» Information given
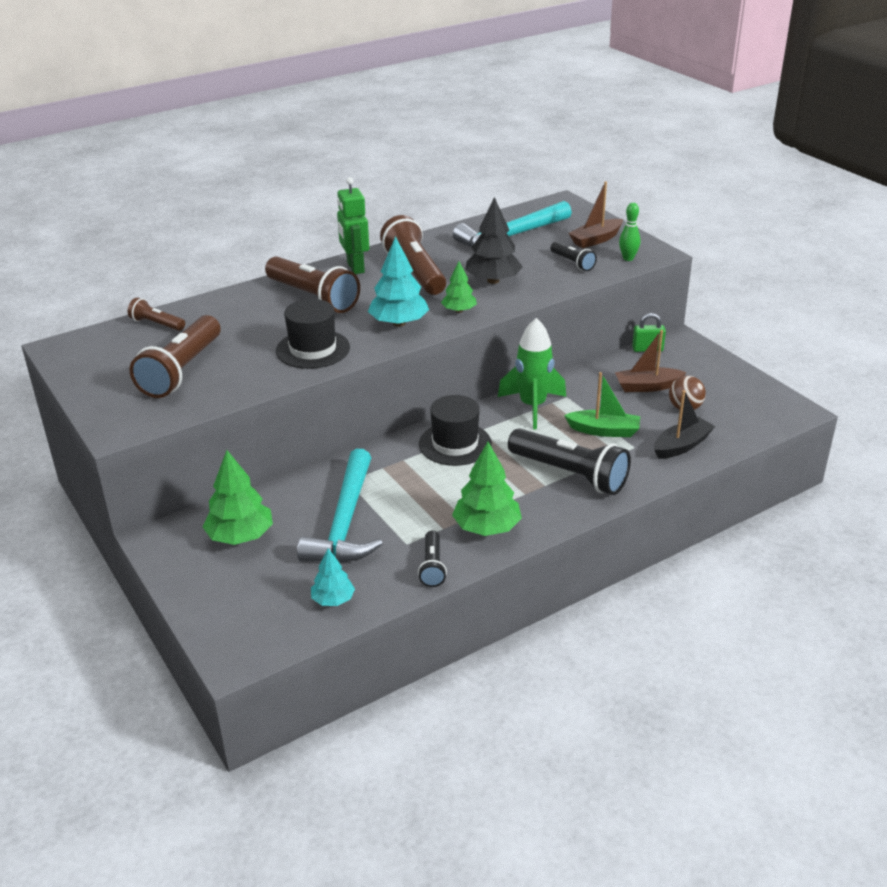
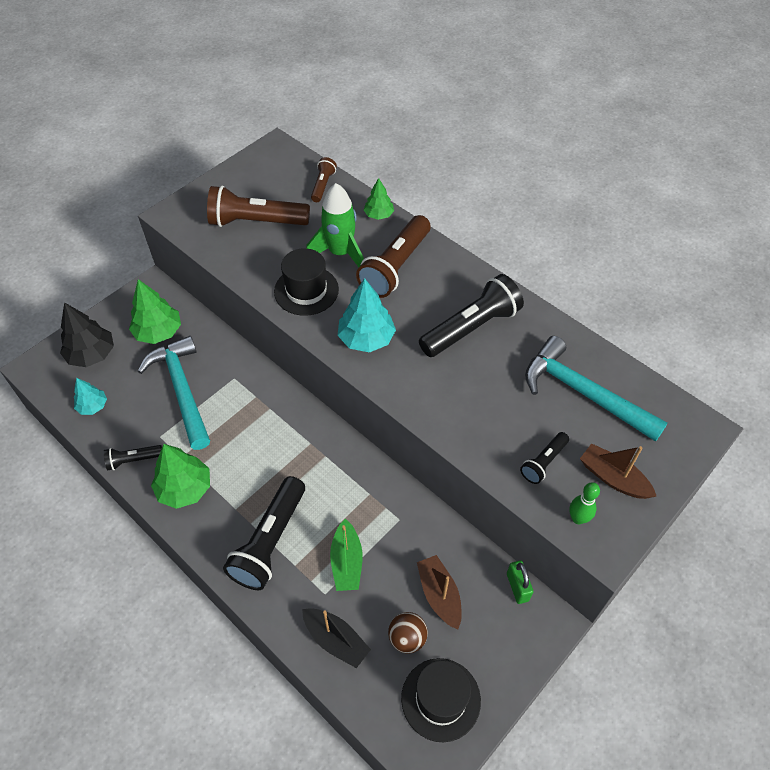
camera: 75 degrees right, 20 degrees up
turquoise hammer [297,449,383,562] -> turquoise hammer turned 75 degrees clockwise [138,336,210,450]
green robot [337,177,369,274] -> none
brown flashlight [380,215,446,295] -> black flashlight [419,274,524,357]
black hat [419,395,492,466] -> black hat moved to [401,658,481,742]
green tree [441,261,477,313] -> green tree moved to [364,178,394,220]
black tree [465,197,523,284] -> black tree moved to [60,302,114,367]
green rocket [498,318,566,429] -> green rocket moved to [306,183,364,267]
...
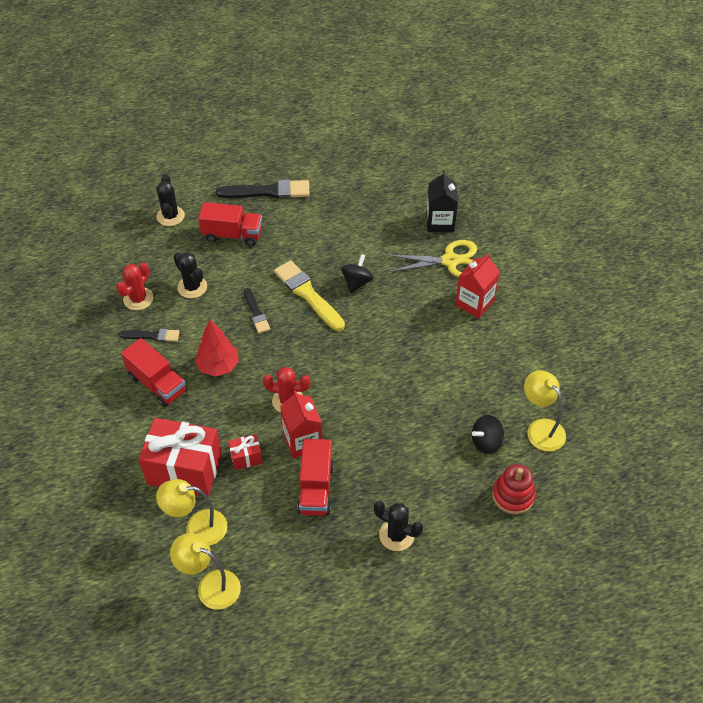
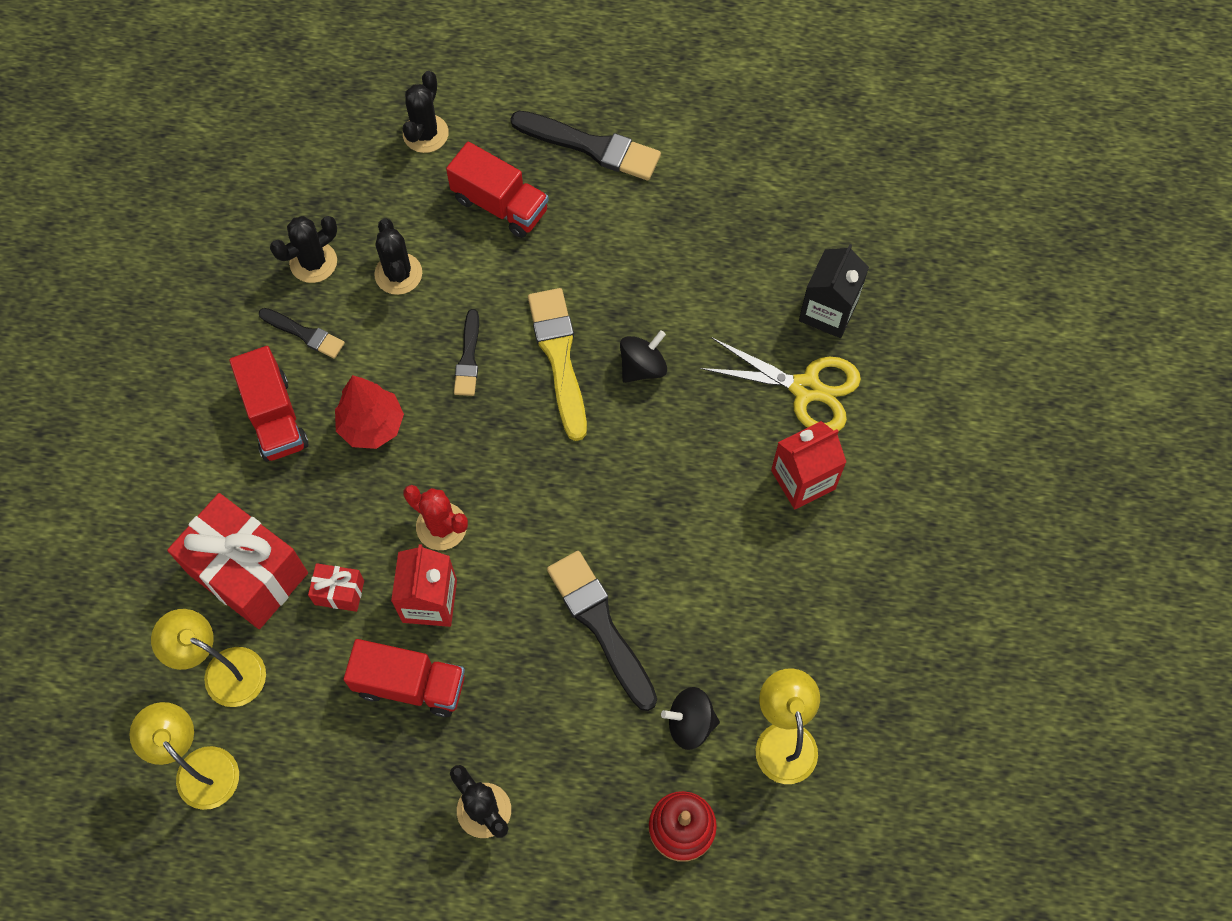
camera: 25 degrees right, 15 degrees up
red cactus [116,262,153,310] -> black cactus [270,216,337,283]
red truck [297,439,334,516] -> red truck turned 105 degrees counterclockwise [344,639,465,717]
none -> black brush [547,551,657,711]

» To do
Within the listing above, give again exactly every line from the line with "camera: 75 degrees right, 20 degrees up" through the line with "green rocket [498,318,566,429]", both included, and no other line.

» Task output
camera: 75 degrees right, 20 degrees up
turquoise hammer [297,449,383,562] -> turquoise hammer turned 75 degrees clockwise [138,336,210,450]
green robot [337,177,369,274] -> none
brown flashlight [380,215,446,295] -> black flashlight [419,274,524,357]
black hat [419,395,492,466] -> black hat moved to [401,658,481,742]
green tree [441,261,477,313] -> green tree moved to [364,178,394,220]
black tree [465,197,523,284] -> black tree moved to [60,302,114,367]
green rocket [498,318,566,429] -> green rocket moved to [306,183,364,267]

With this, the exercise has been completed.